(GOAL OF THE EXERCISE) Your task is to copy every record exactly.

(SUPPLIED DATA)

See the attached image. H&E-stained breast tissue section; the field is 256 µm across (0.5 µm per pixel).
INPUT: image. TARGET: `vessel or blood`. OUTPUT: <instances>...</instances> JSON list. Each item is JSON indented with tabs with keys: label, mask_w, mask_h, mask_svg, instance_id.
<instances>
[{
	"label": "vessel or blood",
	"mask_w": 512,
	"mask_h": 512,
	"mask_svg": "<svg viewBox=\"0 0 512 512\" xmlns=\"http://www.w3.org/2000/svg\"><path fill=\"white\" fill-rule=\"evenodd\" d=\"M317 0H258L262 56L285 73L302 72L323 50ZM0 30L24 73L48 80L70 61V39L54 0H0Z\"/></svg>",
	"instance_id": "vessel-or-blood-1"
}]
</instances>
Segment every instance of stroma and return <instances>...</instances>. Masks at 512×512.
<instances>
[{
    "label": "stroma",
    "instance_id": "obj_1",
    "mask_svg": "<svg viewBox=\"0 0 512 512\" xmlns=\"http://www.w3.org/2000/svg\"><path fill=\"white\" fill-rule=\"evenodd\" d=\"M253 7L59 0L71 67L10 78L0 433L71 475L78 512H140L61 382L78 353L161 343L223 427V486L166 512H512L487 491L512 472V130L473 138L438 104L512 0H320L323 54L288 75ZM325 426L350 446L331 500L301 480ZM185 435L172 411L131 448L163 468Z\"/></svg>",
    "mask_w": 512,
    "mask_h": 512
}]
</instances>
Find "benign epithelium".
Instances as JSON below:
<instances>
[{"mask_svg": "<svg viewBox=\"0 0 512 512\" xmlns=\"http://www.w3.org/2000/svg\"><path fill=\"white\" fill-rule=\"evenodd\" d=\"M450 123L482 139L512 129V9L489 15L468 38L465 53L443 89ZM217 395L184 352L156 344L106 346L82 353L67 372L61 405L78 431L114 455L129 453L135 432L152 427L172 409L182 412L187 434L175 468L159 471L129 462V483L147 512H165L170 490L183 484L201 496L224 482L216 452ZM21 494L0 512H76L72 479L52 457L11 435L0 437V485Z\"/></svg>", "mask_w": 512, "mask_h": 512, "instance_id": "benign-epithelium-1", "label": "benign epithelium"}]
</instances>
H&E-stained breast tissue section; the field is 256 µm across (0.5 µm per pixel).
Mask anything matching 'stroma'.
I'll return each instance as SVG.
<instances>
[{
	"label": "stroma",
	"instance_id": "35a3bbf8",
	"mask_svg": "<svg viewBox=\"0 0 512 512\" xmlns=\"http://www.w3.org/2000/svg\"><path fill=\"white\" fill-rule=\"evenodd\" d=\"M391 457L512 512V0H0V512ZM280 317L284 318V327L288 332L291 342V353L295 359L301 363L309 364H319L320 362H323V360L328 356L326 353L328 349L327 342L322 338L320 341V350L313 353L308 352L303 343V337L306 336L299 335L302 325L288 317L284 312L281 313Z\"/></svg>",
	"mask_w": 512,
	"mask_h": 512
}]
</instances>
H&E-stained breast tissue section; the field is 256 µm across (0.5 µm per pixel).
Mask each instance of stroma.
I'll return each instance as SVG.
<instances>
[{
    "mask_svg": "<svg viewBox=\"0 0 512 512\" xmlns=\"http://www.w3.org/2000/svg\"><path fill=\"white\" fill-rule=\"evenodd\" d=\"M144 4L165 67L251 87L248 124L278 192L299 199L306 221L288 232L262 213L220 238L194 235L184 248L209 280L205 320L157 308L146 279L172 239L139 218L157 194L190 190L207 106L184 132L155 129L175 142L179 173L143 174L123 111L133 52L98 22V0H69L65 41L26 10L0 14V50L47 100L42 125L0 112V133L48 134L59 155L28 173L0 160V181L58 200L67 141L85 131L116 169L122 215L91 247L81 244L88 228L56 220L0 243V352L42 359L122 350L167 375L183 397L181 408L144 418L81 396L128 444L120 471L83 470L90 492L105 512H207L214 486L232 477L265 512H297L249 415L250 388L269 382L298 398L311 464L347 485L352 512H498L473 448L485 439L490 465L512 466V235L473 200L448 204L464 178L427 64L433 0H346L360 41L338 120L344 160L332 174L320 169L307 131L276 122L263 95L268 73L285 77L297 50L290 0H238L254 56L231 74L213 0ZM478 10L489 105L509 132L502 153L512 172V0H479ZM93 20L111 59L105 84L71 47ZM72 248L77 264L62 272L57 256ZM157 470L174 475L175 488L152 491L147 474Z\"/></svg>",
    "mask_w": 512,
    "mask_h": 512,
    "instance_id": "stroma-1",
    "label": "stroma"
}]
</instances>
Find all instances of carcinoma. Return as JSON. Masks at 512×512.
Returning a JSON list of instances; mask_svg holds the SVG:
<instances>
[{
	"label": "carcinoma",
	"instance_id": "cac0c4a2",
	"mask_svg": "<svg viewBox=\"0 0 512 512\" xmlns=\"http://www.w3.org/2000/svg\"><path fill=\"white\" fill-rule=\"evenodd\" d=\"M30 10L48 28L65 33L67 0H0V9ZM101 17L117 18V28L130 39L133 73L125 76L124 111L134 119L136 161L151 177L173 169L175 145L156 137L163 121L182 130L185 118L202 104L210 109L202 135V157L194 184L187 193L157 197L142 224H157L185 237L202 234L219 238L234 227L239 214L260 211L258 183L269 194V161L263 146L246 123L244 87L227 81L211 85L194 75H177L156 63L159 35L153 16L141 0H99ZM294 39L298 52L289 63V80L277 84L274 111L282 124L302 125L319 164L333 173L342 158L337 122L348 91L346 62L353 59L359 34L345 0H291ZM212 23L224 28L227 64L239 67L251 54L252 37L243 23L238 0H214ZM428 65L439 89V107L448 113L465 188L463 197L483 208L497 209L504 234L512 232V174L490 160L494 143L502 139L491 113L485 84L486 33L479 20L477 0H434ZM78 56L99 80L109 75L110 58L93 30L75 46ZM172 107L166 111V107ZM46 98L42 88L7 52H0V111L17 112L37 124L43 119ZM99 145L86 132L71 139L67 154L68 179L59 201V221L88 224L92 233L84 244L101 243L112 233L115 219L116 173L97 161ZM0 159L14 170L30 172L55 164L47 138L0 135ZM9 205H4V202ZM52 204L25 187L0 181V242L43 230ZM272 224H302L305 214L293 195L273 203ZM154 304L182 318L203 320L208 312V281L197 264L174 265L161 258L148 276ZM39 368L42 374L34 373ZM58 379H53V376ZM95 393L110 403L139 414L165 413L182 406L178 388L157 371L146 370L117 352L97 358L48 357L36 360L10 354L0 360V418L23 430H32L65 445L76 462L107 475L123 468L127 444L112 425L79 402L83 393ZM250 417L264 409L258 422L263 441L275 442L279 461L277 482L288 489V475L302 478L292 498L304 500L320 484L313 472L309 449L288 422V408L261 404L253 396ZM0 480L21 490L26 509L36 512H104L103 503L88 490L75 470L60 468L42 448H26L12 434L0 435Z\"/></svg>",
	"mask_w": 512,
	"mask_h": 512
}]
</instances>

(RESPONSE FOR THIS EXERCISE)
See the attached image. H&E-stained breast tissue section; the field is 256 µm across (0.5 µm per pixel).
INPUT: image. TARGET: `vessel or blood`. OUTPUT: <instances>...</instances> JSON list. Each item is JSON indented with tabs with keys: label, mask_w, mask_h, mask_svg, instance_id.
<instances>
[{
	"label": "vessel or blood",
	"mask_w": 512,
	"mask_h": 512,
	"mask_svg": "<svg viewBox=\"0 0 512 512\" xmlns=\"http://www.w3.org/2000/svg\"><path fill=\"white\" fill-rule=\"evenodd\" d=\"M317 0H258L262 56L285 73L302 72L323 50ZM0 30L24 73L48 80L70 61V39L54 0H0Z\"/></svg>",
	"instance_id": "vessel-or-blood-1"
}]
</instances>
Segment every instance of stroma and return <instances>...</instances>. Masks at 512×512.
<instances>
[{
    "label": "stroma",
    "instance_id": "obj_1",
    "mask_svg": "<svg viewBox=\"0 0 512 512\" xmlns=\"http://www.w3.org/2000/svg\"><path fill=\"white\" fill-rule=\"evenodd\" d=\"M253 7L59 0L71 67L10 78L0 433L71 475L78 512H140L61 382L78 353L161 343L223 427V486L166 512H512L487 491L512 472V130L473 138L438 104L512 0H320L323 54L288 75ZM325 426L350 446L331 500L301 480ZM185 435L172 411L131 448L163 468Z\"/></svg>",
    "mask_w": 512,
    "mask_h": 512
}]
</instances>
Find "benign epithelium".
Instances as JSON below:
<instances>
[{"mask_svg": "<svg viewBox=\"0 0 512 512\" xmlns=\"http://www.w3.org/2000/svg\"><path fill=\"white\" fill-rule=\"evenodd\" d=\"M450 123L482 139L512 129V9L489 15L468 38L465 53L443 89ZM217 395L184 352L156 344L106 346L82 353L67 372L61 405L78 431L114 455L129 453L135 432L152 427L172 409L182 412L187 434L175 468L159 471L129 462V483L147 512H165L170 490L183 484L201 496L224 482L216 452ZM21 494L0 512H76L72 479L52 457L11 435L0 437V485Z\"/></svg>", "mask_w": 512, "mask_h": 512, "instance_id": "benign-epithelium-1", "label": "benign epithelium"}]
</instances>
H&E-stained breast tissue section; the field is 256 µm across (0.5 µm per pixel).
Mask anything matching 'stroma'.
I'll return each instance as SVG.
<instances>
[{
	"label": "stroma",
	"instance_id": "35a3bbf8",
	"mask_svg": "<svg viewBox=\"0 0 512 512\" xmlns=\"http://www.w3.org/2000/svg\"><path fill=\"white\" fill-rule=\"evenodd\" d=\"M391 457L512 512V0H0V512ZM280 317L284 318V327L288 332L291 342V353L295 359L301 363L309 364H319L320 362H323V360L328 356L326 353L328 349L327 342L322 338L320 341V350L313 353L308 352L303 343V337L306 336L299 335L302 325L288 317L284 312L281 313Z\"/></svg>",
	"mask_w": 512,
	"mask_h": 512
}]
</instances>
H&E-stained breast tissue section; the field is 256 µm across (0.5 µm per pixel).
Mask each instance of stroma.
I'll return each instance as SVG.
<instances>
[{
    "mask_svg": "<svg viewBox=\"0 0 512 512\" xmlns=\"http://www.w3.org/2000/svg\"><path fill=\"white\" fill-rule=\"evenodd\" d=\"M144 4L165 67L251 87L248 124L278 192L299 199L306 221L288 232L262 213L220 238L194 235L184 248L209 280L205 320L157 308L146 279L172 239L139 218L157 194L190 190L207 106L184 132L155 129L175 142L179 173L143 174L123 111L133 52L98 22V0H69L65 41L26 10L0 14V50L47 100L42 125L0 112V133L48 134L59 155L28 173L0 160V181L58 200L67 141L85 131L116 169L122 215L91 247L81 244L88 228L56 220L0 243V352L42 359L122 350L167 375L183 397L181 408L144 418L81 396L128 444L120 471L83 470L90 492L105 512H207L214 486L232 477L265 512H297L249 415L250 388L269 382L298 398L311 464L347 485L352 512H498L473 448L485 439L490 465L512 466V235L473 200L448 204L464 178L427 64L433 0H346L360 41L338 120L344 160L332 174L320 169L307 131L276 122L263 95L268 73L285 77L297 50L290 0H238L254 56L231 74L213 0ZM478 10L489 105L509 132L502 153L512 172V0H479ZM93 20L111 59L105 84L71 47ZM72 248L77 264L62 272L57 256ZM157 470L174 475L175 488L152 491L147 474Z\"/></svg>",
    "mask_w": 512,
    "mask_h": 512,
    "instance_id": "stroma-1",
    "label": "stroma"
}]
</instances>
Find all instances of carcinoma. Return as JSON. Masks at 512×512.
Returning a JSON list of instances; mask_svg holds the SVG:
<instances>
[{
	"label": "carcinoma",
	"instance_id": "cac0c4a2",
	"mask_svg": "<svg viewBox=\"0 0 512 512\" xmlns=\"http://www.w3.org/2000/svg\"><path fill=\"white\" fill-rule=\"evenodd\" d=\"M30 10L48 28L65 33L67 0H0V9ZM101 17L117 18V28L130 39L133 73L125 76L124 111L134 119L136 161L151 177L173 169L175 145L156 137L163 121L182 130L185 118L202 104L210 109L202 135V157L194 184L187 193L157 197L142 224H157L185 237L202 234L219 238L234 227L239 214L260 211L258 183L269 194V161L263 146L246 123L244 87L227 81L211 85L194 75H177L156 63L159 35L153 16L141 0H99ZM294 39L298 52L289 63V80L277 84L274 111L282 124L302 125L319 164L333 173L342 158L337 122L348 91L346 62L353 59L359 34L345 0H291ZM212 23L224 28L227 64L239 67L251 54L252 37L243 23L238 0H214ZM428 65L439 89V107L448 113L465 188L463 197L483 208L497 209L504 234L512 232V174L490 160L494 143L502 139L491 113L485 84L486 33L479 20L477 0H434ZM78 56L99 80L109 75L110 58L93 30L75 46ZM172 107L166 111V107ZM46 98L42 88L7 52H0V111L17 112L37 124L43 119ZM99 145L86 132L71 139L67 154L68 179L59 201V221L88 224L92 233L84 244L101 243L112 233L115 219L116 173L97 161ZM0 159L14 170L30 172L55 164L47 138L0 135ZM9 205H4V202ZM52 204L25 187L0 181V242L43 230ZM272 224H302L305 214L293 195L273 203ZM154 304L182 318L203 320L208 312V281L197 264L174 265L161 258L148 276ZM39 368L42 374L34 373ZM58 379H53V376ZM95 393L110 403L139 414L165 413L182 406L178 388L157 371L146 370L117 352L97 358L48 357L36 360L10 354L0 360V418L23 430H32L65 445L76 462L107 475L123 468L127 444L112 425L79 402L83 393ZM250 417L264 409L258 422L263 441L275 442L279 461L277 482L288 489V475L302 478L292 498L304 500L320 484L313 472L309 449L288 422V408L261 404L253 396ZM0 480L21 490L26 509L36 512H104L103 503L88 490L75 470L60 468L42 448H26L12 434L0 435Z\"/></svg>",
	"mask_w": 512,
	"mask_h": 512
}]
</instances>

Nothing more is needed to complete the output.